» Work order:
An exact copy of all records is expected, minus the images.

» Task material:
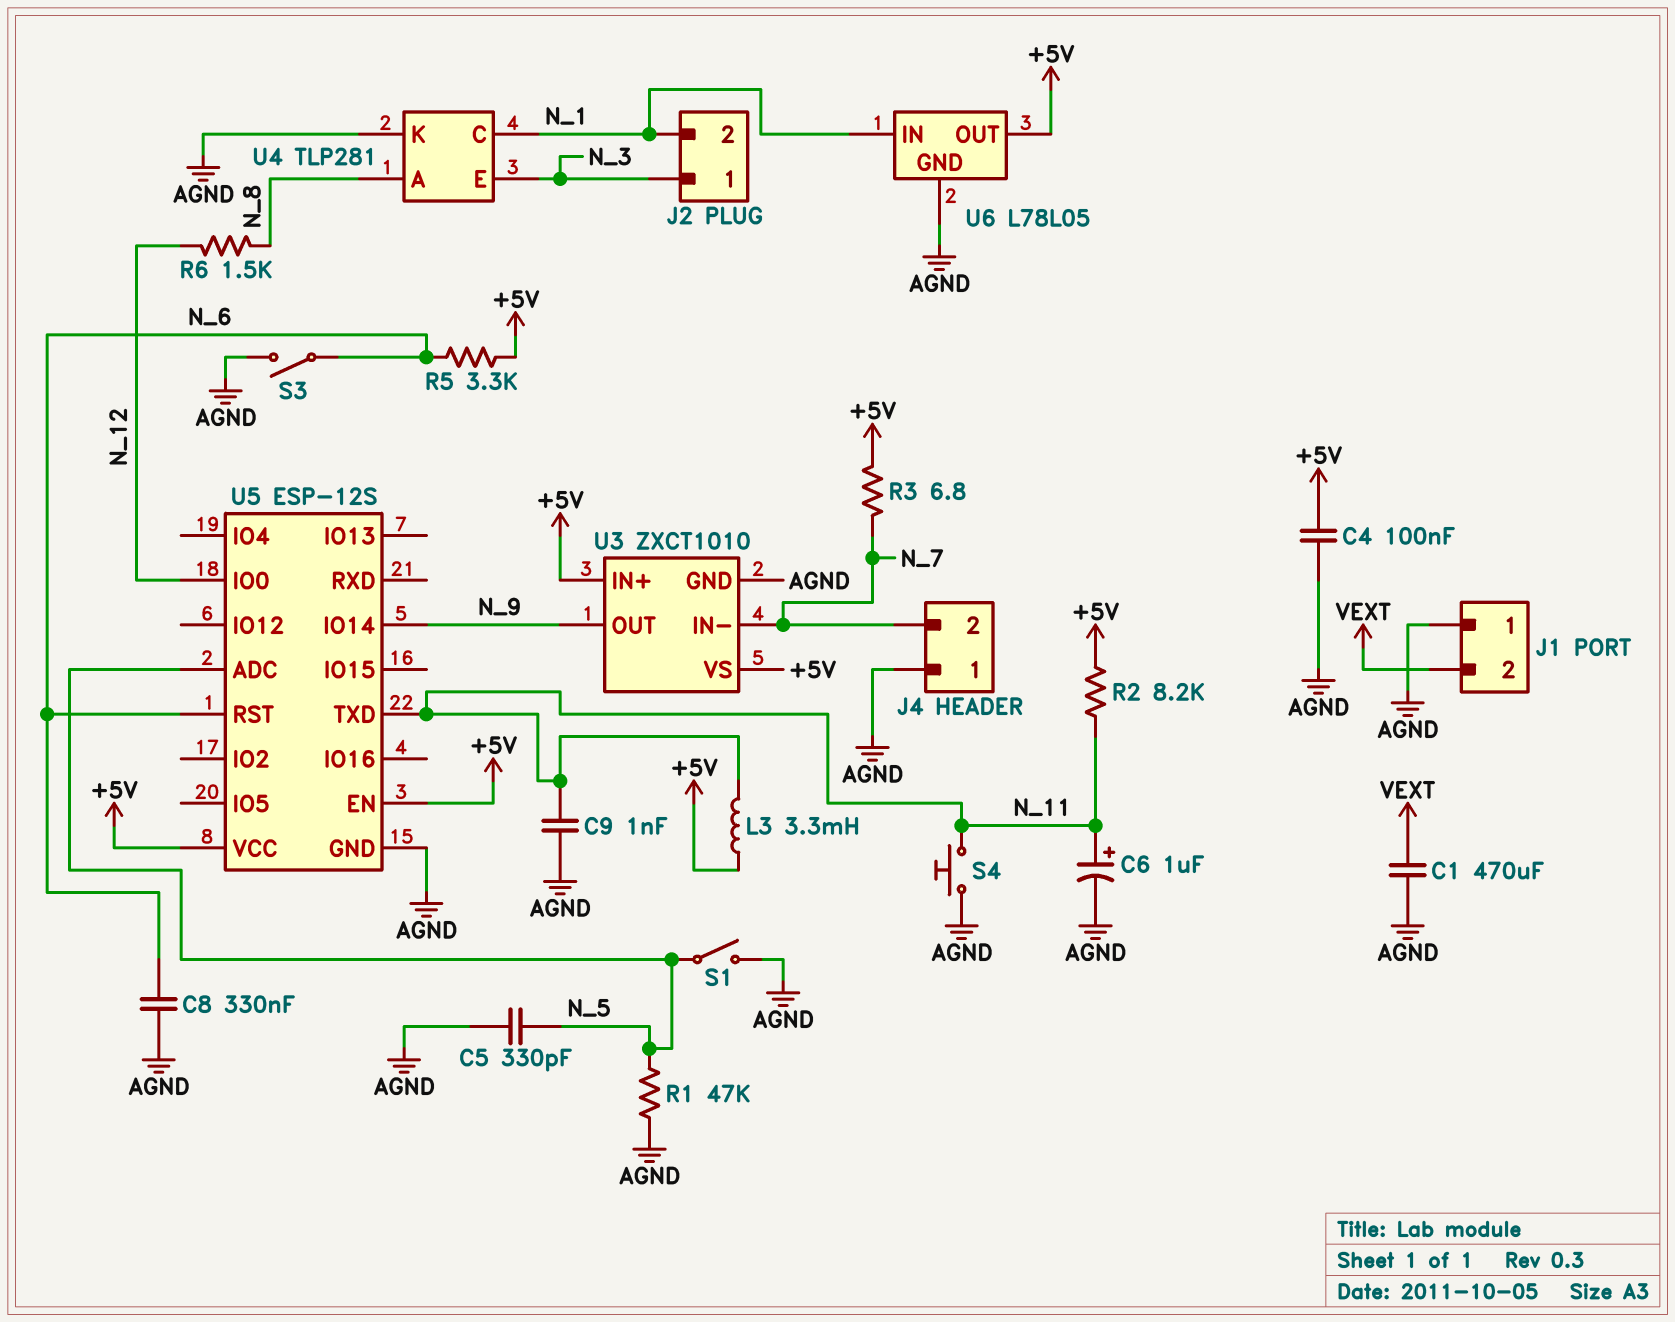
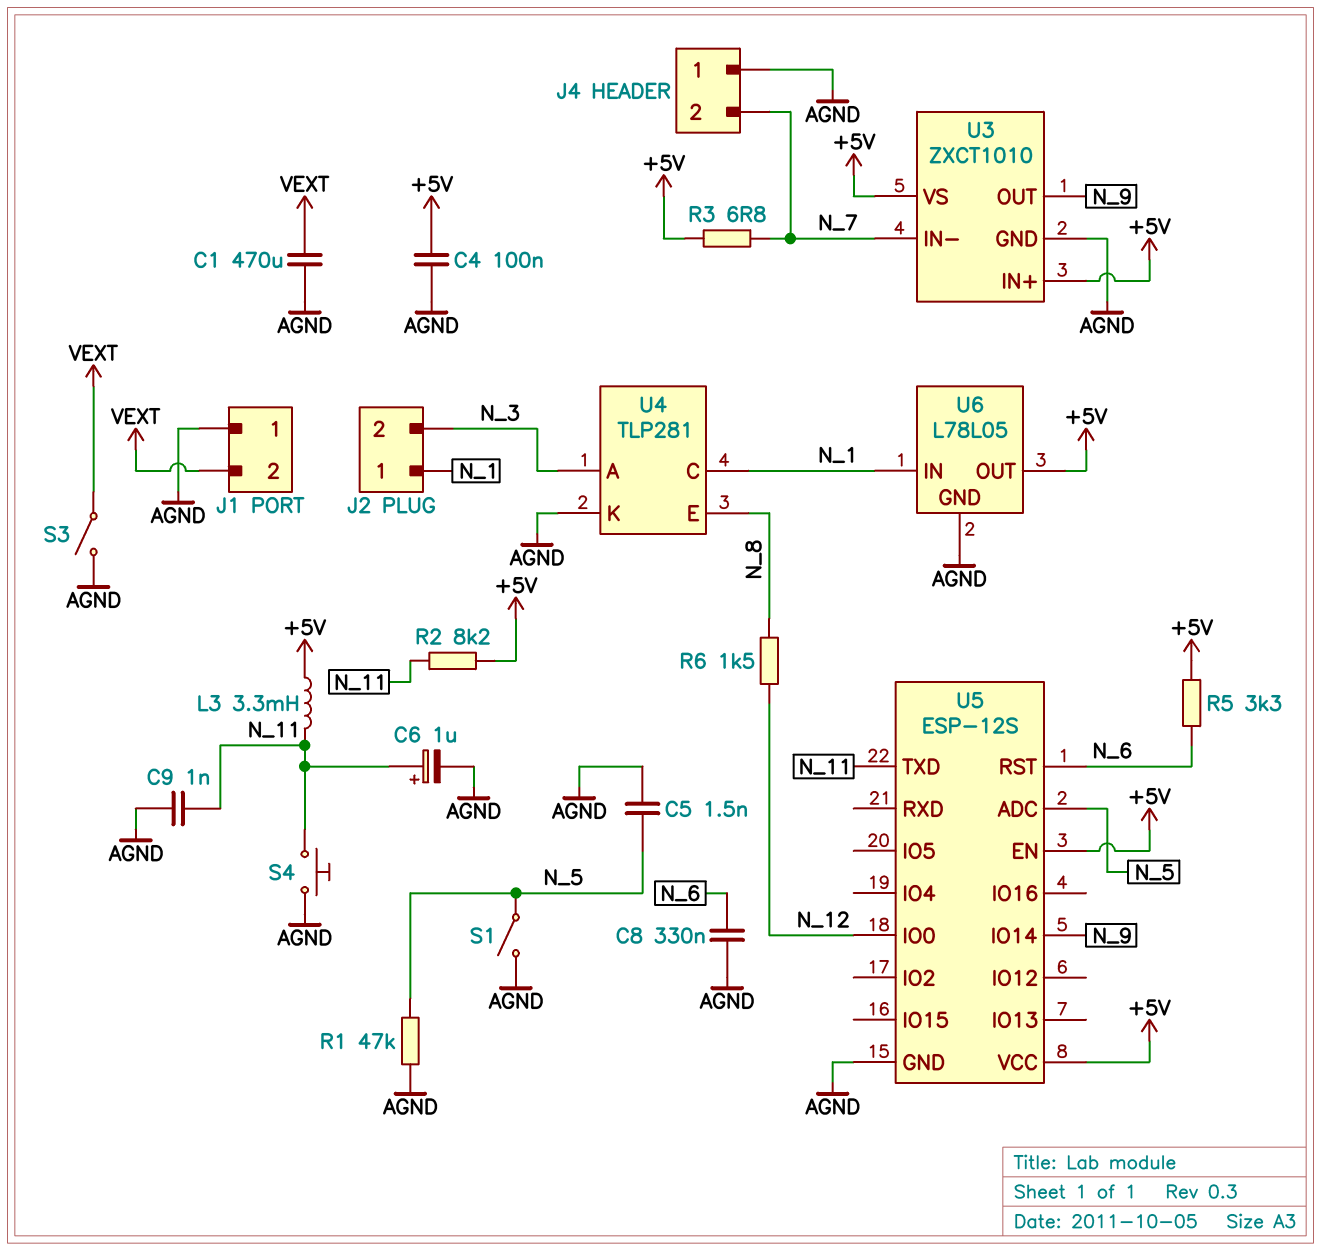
C5: 330pF (AGND, N_5) -> 1.5nF (AGND, N_5)
J2 pin 1: N_3 -> N_1
J2 pin 2: N_1 -> N_3
S3: switch (AGND, N_6) -> switch (AGND, VEXT)
U4 pin A: N_8 -> N_3
U4 pin E: N_3 -> N_8

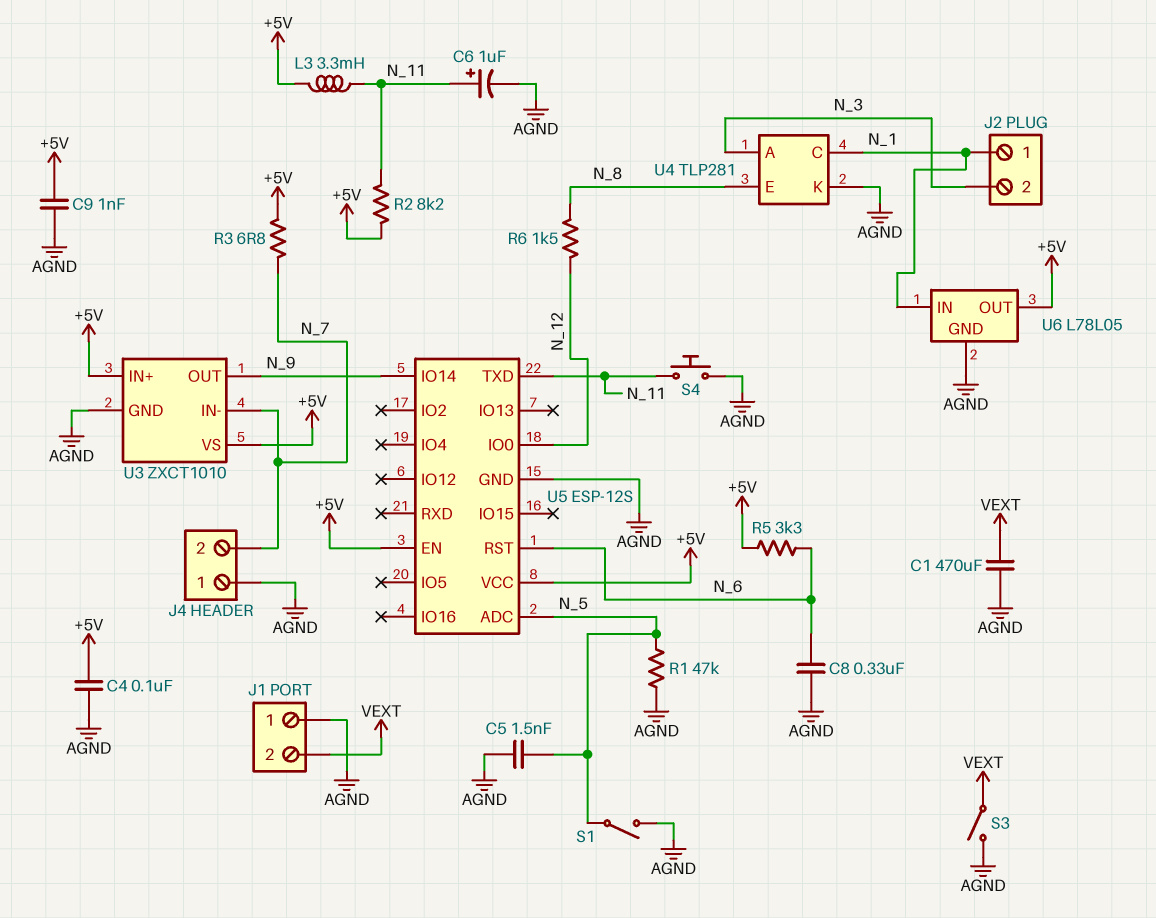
C9: 1nF (AGND, N_11) -> 1nF (+5V, AGND)

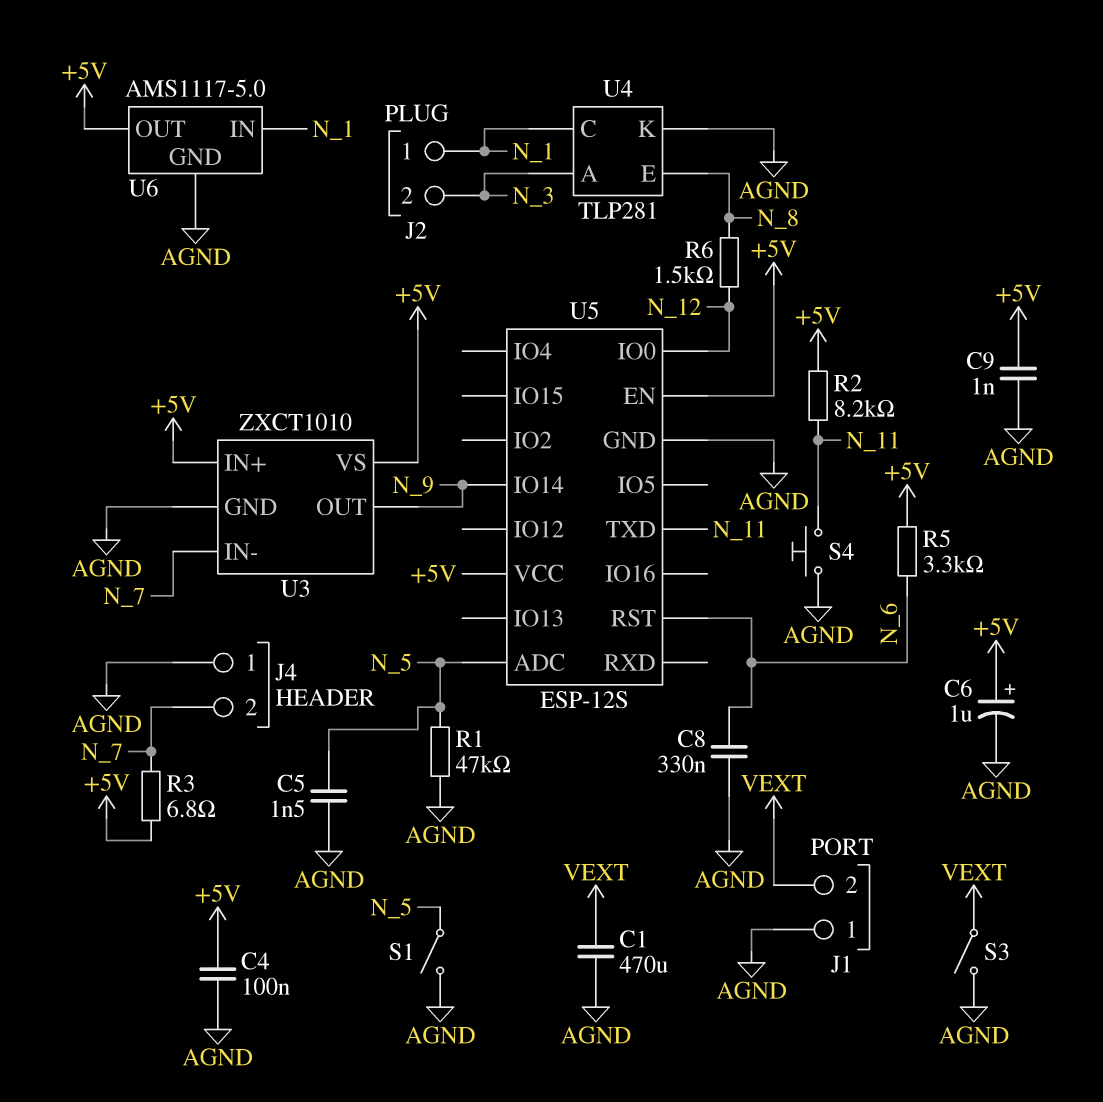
C6: 1uF (plus N_11, minus AGND) -> 1uF (plus +5V, minus AGND)
L3: 3.3mH (+5V, N_11) -> none
U6: L78L05 -> AMS1117-5.0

» Exercise solution:
C5: 330pF (AGND, N_5) -> 1.5nF (AGND, N_5)
J2 pin 1: N_3 -> N_1
J2 pin 2: N_1 -> N_3
S3: switch (AGND, N_6) -> switch (AGND, VEXT)
U4 pin A: N_8 -> N_3
U4 pin E: N_3 -> N_8

C9: 1nF (AGND, N_11) -> 1nF (+5V, AGND)

C6: 1uF (plus N_11, minus AGND) -> 1uF (plus +5V, minus AGND)
L3: 3.3mH (+5V, N_11) -> none
U6: L78L05 -> AMS1117-5.0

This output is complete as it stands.